::: Source records :::

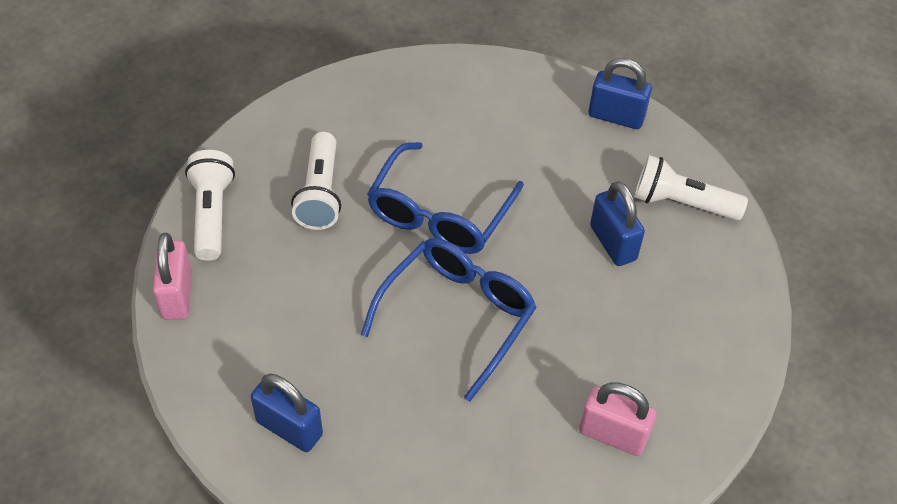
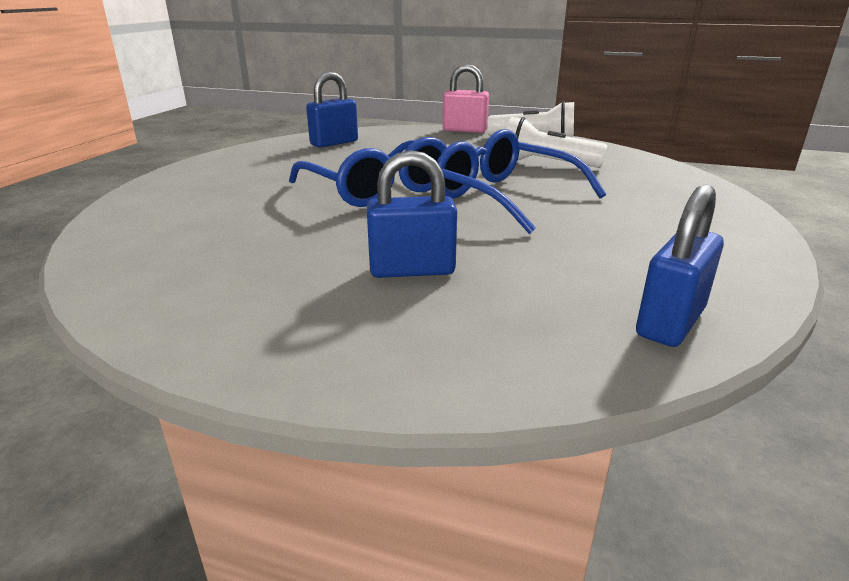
camera: 110 degrees right, 25 degrees down
(613, 435) = (180, 225): pink padlock -> none
(682, 203) = (454, 339): white flashlight -> none

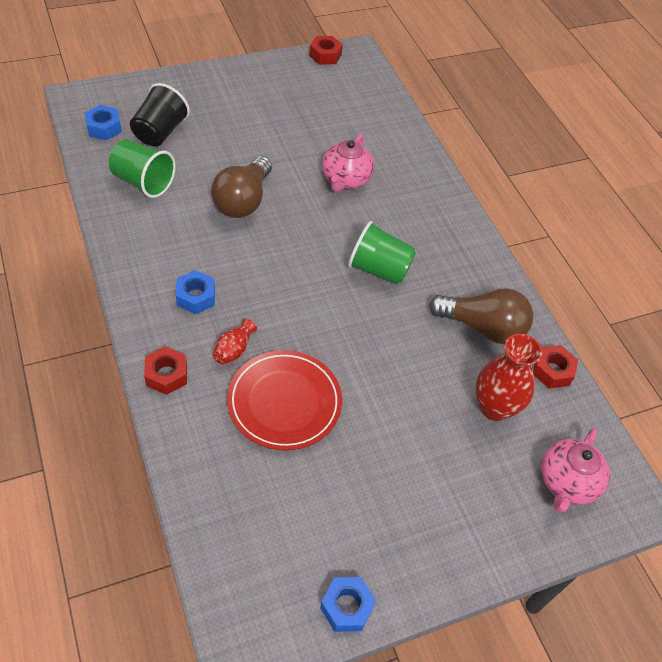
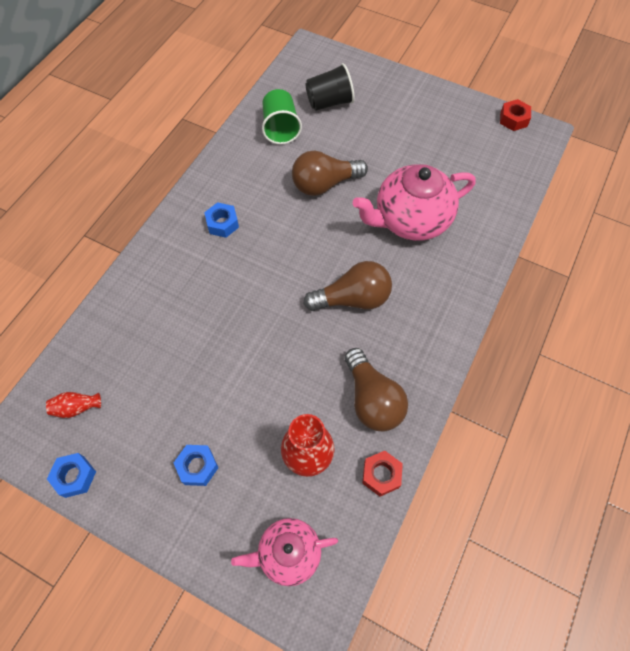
camera: 55 degrees right, 10 degrees up
(104, 128) = (300, 77): blue nut -> blue nut (197, 467)
(166, 375) = (152, 256): red nut -> none
(234, 350) = (203, 273): red vase -> red vase (76, 408)
(284, 402) = (190, 330): red plate -> none
(345, 179) = (410, 220): pink teapot -> pink teapot, size x1.66
(379, 269) = (353, 299): green cup -> brown light bulb

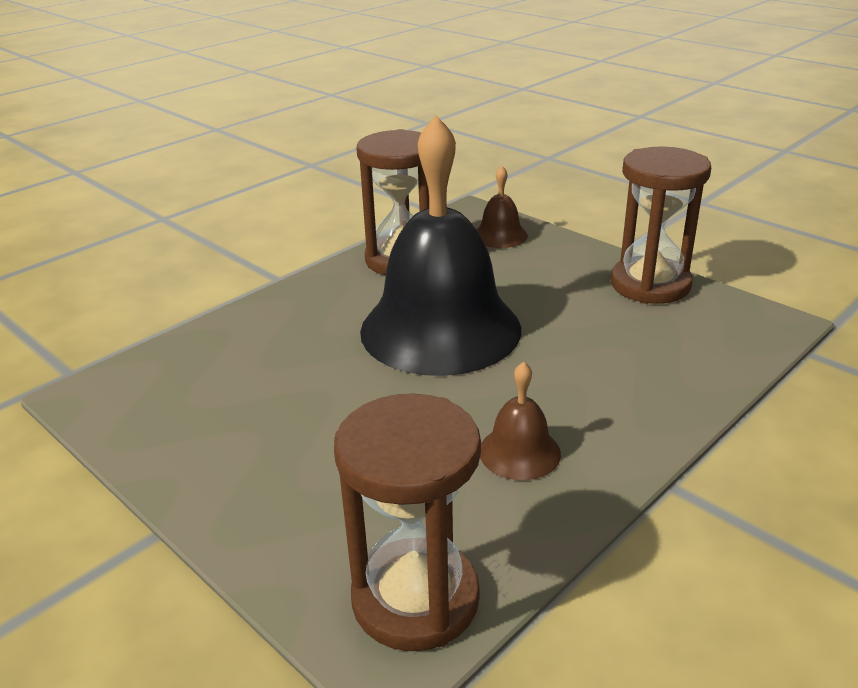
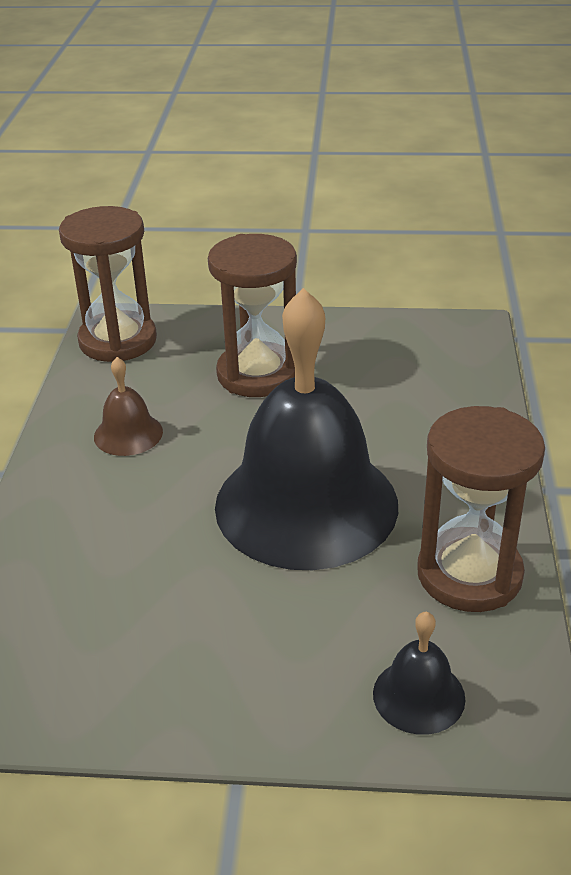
camera: 140 degrees right, 5 degrees up
(500, 235) = (418, 695): brown bell -> black bell
(650, 284) = (142, 699): brown hourglass -> brown hourglass (257, 374)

:::

* **Task**:
Extract only the lines from the one that contains "camera: 55 degrees right, 10 degrees up" through the end of the records, inclusive, and omit every picture.

* **Response area**:
camera: 55 degrees right, 10 degrees up
(104, 128) = (300, 77): blue nut -> blue nut (197, 467)
(166, 375) = (152, 256): red nut -> none
(234, 350) = (203, 273): red vase -> red vase (76, 408)
(284, 402) = (190, 330): red plate -> none
(345, 179) = (410, 220): pink teapot -> pink teapot, size x1.66
(379, 269) = (353, 299): green cup -> brown light bulb

camera: 140 degrees right, 5 degrees up
(500, 235) = (418, 695): brown bell -> black bell
(650, 284) = (142, 699): brown hourglass -> brown hourglass (257, 374)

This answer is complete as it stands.